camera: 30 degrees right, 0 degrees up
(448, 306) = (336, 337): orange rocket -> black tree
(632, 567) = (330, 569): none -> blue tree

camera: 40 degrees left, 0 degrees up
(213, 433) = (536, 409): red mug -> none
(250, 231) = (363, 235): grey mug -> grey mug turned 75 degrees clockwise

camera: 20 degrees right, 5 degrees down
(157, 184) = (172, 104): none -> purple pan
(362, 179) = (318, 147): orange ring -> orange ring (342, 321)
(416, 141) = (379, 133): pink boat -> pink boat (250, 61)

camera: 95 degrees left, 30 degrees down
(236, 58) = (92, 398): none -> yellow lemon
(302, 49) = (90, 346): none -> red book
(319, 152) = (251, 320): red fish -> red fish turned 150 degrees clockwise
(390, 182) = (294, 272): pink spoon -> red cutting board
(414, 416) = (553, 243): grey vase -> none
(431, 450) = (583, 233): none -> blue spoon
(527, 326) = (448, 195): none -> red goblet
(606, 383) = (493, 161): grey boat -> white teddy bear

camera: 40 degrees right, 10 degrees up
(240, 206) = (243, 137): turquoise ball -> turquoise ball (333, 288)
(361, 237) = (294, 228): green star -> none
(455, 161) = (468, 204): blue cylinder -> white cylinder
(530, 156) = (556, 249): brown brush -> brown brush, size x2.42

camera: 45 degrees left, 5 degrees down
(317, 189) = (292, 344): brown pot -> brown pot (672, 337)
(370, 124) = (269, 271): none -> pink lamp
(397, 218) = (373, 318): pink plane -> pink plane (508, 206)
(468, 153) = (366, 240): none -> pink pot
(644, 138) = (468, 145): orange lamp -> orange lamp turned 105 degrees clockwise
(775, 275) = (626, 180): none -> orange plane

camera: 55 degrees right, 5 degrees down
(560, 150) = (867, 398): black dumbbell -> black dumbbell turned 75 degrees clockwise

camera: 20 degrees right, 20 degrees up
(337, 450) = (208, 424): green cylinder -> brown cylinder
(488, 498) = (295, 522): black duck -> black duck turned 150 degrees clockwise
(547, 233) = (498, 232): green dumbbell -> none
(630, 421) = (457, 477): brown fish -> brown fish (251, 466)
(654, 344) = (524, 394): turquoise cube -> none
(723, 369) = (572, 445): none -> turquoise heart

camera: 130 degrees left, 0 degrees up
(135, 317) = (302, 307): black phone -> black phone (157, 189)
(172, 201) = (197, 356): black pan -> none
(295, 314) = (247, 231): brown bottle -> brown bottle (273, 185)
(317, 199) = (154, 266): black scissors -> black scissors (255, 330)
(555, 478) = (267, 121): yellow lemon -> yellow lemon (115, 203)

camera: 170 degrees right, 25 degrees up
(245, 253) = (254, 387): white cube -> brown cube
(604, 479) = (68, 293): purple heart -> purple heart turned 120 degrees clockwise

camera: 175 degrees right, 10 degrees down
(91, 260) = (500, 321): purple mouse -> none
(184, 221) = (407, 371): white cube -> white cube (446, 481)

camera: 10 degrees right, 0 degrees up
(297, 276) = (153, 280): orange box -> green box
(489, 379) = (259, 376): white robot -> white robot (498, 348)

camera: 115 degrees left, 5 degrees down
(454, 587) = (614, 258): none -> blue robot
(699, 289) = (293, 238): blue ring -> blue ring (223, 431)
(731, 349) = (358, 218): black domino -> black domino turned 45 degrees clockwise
########################################
# [Directions for this task]
Each entry above is to be set down again in exactly the same words.

# [Answer section]
camera: 30 degrees right, 0 degrees up
(448, 306) = (336, 337): orange rocket -> black tree
(632, 567) = (330, 569): none -> blue tree

camera: 40 degrees left, 0 degrees up
(213, 433) = (536, 409): red mug -> none
(250, 231) = (363, 235): grey mug -> grey mug turned 75 degrees clockwise

camera: 20 degrees right, 5 degrees down
(157, 184) = (172, 104): none -> purple pan
(362, 179) = (318, 147): orange ring -> orange ring (342, 321)
(416, 141) = (379, 133): pink boat -> pink boat (250, 61)

camera: 95 degrees left, 30 degrees down
(236, 58) = (92, 398): none -> yellow lemon
(302, 49) = (90, 346): none -> red book
(319, 152) = (251, 320): red fish -> red fish turned 150 degrees clockwise
(390, 182) = (294, 272): pink spoon -> red cutting board
(414, 416) = (553, 243): grey vase -> none
(431, 450) = (583, 233): none -> blue spoon
(527, 326) = (448, 195): none -> red goblet
(606, 383) = (493, 161): grey boat -> white teddy bear

camera: 40 degrees right, 10 degrees up
(240, 206) = (243, 137): turquoise ball -> turquoise ball (333, 288)
(361, 237) = (294, 228): green star -> none
(455, 161) = (468, 204): blue cylinder -> white cylinder
(530, 156) = (556, 249): brown brush -> brown brush, size x2.42

camera: 45 degrees left, 5 degrees down
(317, 189) = (292, 344): brown pot -> brown pot (672, 337)
(370, 124) = (269, 271): none -> pink lamp
(397, 218) = (373, 318): pink plane -> pink plane (508, 206)
(468, 153) = (366, 240): none -> pink pot
(644, 138) = (468, 145): orange lamp -> orange lamp turned 105 degrees clockwise
(775, 275) = (626, 180): none -> orange plane

camera: 55 degrees right, 5 degrees down
(560, 150) = (867, 398): black dumbbell -> black dumbbell turned 75 degrees clockwise

camera: 20 degrees right, 20 degrees up
(337, 450) = (208, 424): green cylinder -> brown cylinder
(488, 498) = (295, 522): black duck -> black duck turned 150 degrees clockwise
(547, 233) = (498, 232): green dumbbell -> none
(630, 421) = (457, 477): brown fish -> brown fish (251, 466)
(654, 344) = (524, 394): turquoise cube -> none
(723, 369) = (572, 445): none -> turquoise heart

camera: 130 degrees left, 0 degrees up
(135, 317) = (302, 307): black phone -> black phone (157, 189)
(172, 201) = (197, 356): black pan -> none
(295, 314) = (247, 231): brown bottle -> brown bottle (273, 185)
(317, 199) = (154, 266): black scissors -> black scissors (255, 330)
(555, 478) = (267, 121): yellow lemon -> yellow lemon (115, 203)

camera: 170 degrees right, 25 degrees up
(245, 253) = (254, 387): white cube -> brown cube
(604, 479) = (68, 293): purple heart -> purple heart turned 120 degrees clockwise

camera: 175 degrees right, 10 degrees down
(91, 260) = (500, 321): purple mouse -> none
(184, 221) = (407, 371): white cube -> white cube (446, 481)

camera: 10 degrees right, 0 degrees up
(297, 276) = (153, 280): orange box -> green box
(489, 379) = (259, 376): white robot -> white robot (498, 348)

camera: 115 degrees left, 5 degrees down
(454, 587) = (614, 258): none -> blue robot
(699, 289) = (293, 238): blue ring -> blue ring (223, 431)
(731, 349) = (358, 218): black domino -> black domino turned 45 degrees clockwise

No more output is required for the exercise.